- [TASK STATEMENT] Using the data beneath this instruction, retype only the lines from the one that contains "green watering can: 5 -> 4" down to the one that contains "white watering can: 5 -> 1", both included, exactly as they appear.
(EXTRACTED RECORDS)
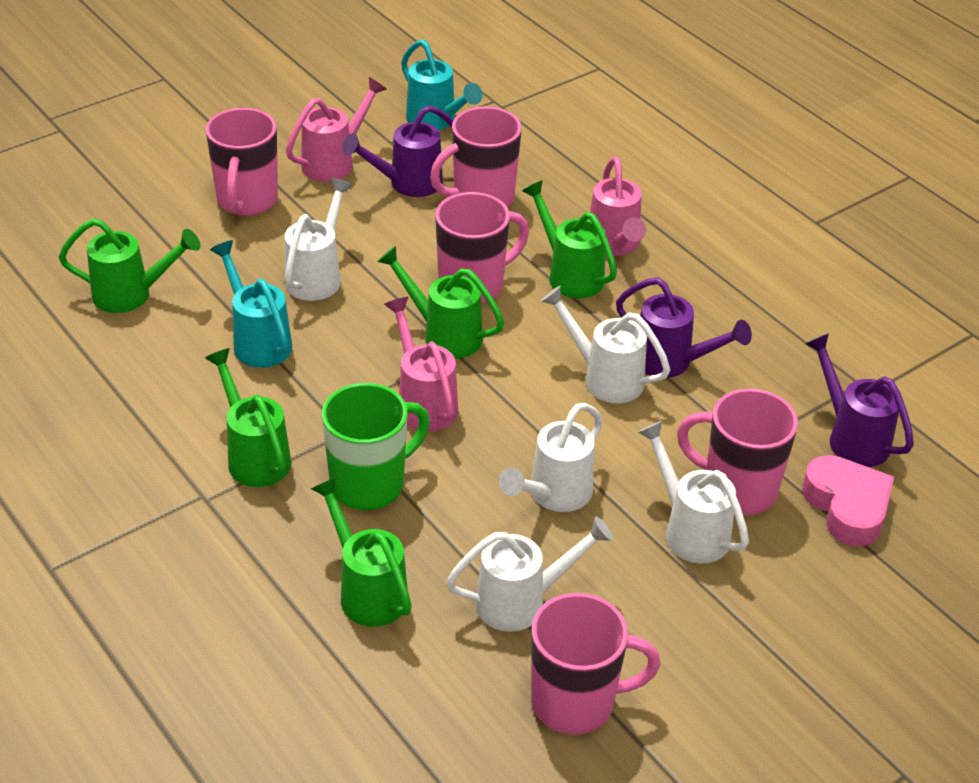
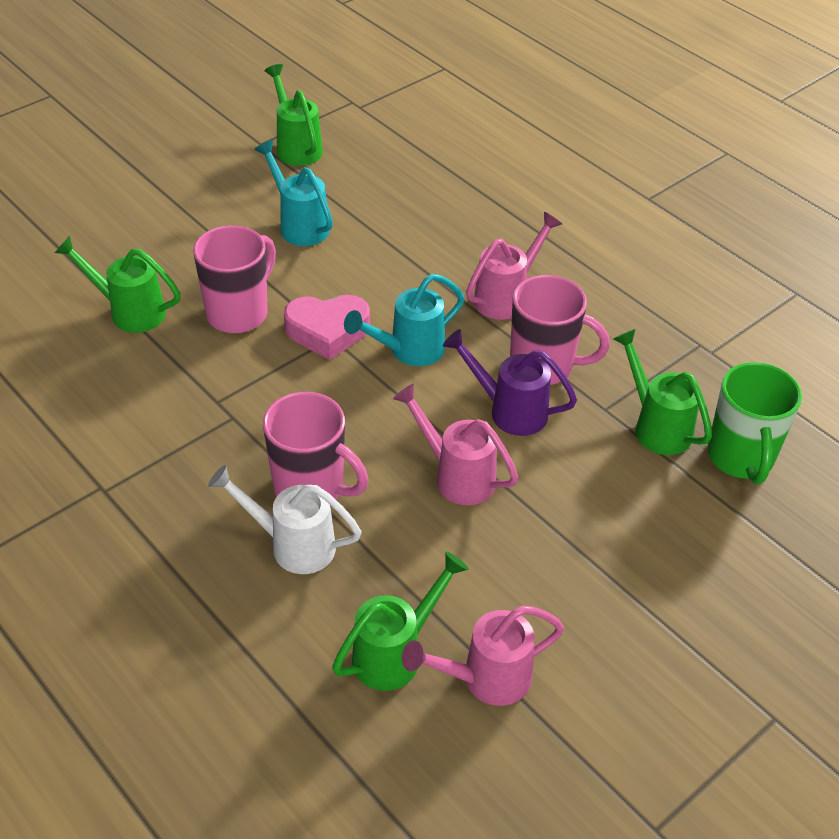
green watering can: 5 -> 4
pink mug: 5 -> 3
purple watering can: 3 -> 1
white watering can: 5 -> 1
(End EXTRACTED RECORDS)
(EXTRACTED RECORDS)
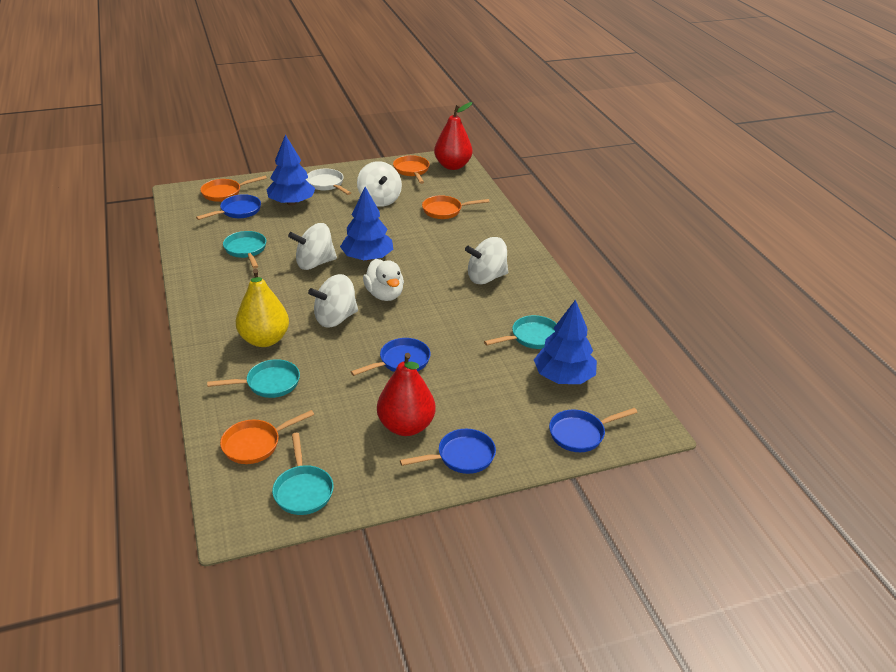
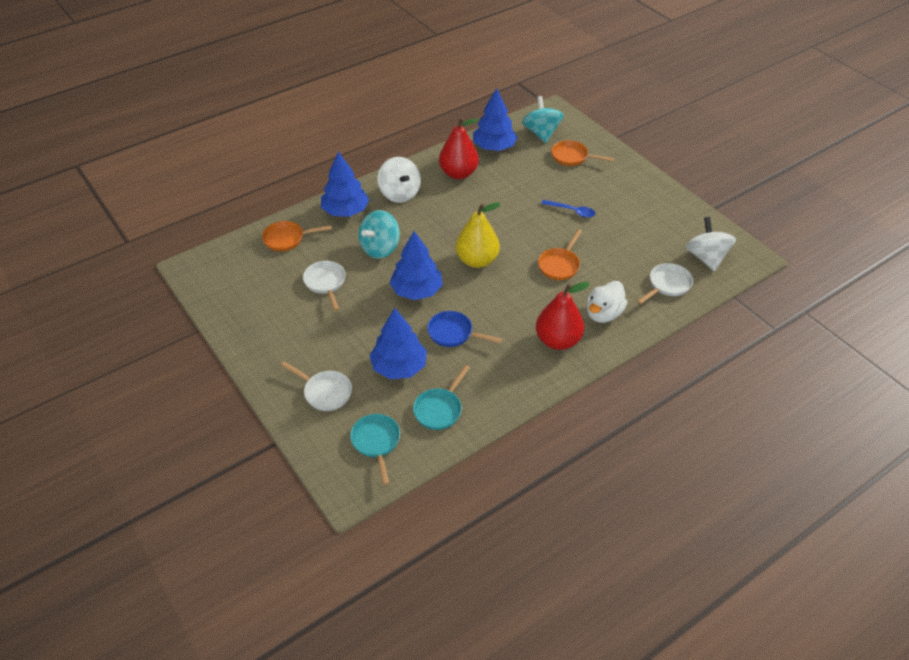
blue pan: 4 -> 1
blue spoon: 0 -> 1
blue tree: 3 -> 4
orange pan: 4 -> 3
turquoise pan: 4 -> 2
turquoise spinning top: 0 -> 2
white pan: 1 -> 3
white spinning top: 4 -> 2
(End EXTRACTED RECORDS)
(EXTRACTED RECORDS)
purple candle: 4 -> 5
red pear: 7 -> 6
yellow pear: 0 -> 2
(End EXTRACTED RECORDS)
- [WRITTEN RESPONSE]
green watering can: 5 -> 4
pink mug: 5 -> 3
purple watering can: 3 -> 1
white watering can: 5 -> 1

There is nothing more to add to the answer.